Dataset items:
-------

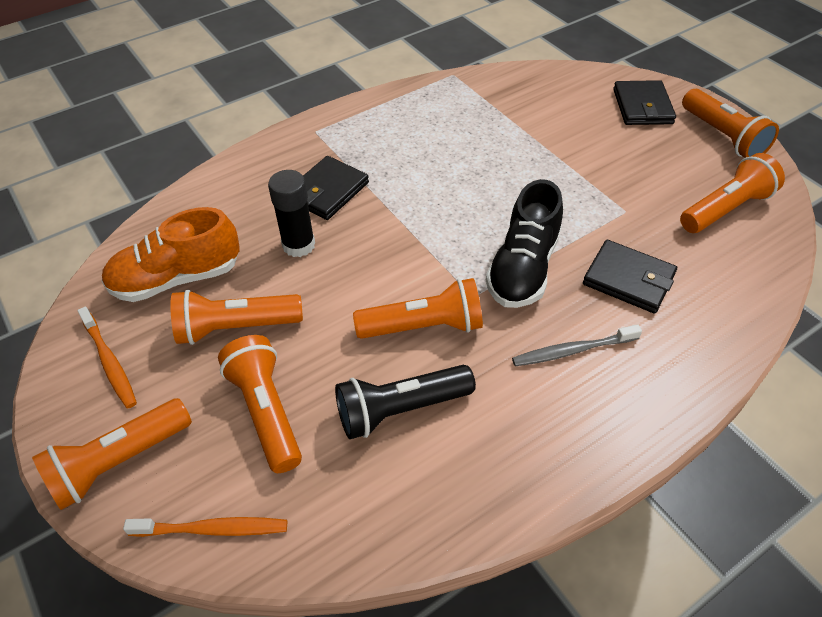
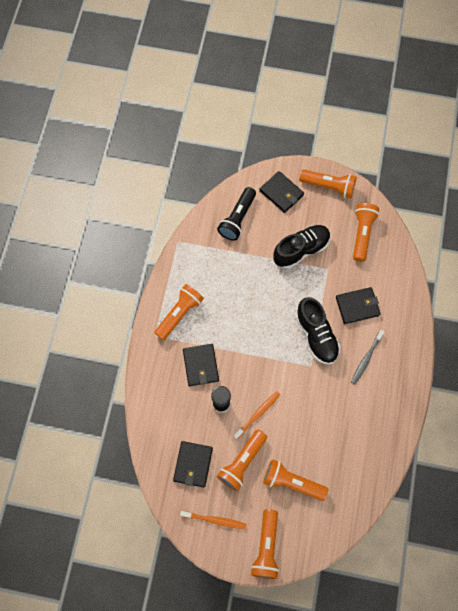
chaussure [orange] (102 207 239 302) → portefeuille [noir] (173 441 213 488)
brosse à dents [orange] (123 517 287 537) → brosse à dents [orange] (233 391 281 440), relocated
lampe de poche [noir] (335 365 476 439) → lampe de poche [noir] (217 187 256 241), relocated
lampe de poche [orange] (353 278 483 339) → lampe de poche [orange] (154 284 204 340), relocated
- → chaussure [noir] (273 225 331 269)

-------

TASK INSTRUCTIONS: Search the entries for the string "poche". Copy every line that has it.

ANSWER AREA:
lampe de poche [noir] (335 365 476 439) → lampe de poche [noir] (217 187 256 241), relocated
lampe de poche [orange] (353 278 483 339) → lampe de poche [orange] (154 284 204 340), relocated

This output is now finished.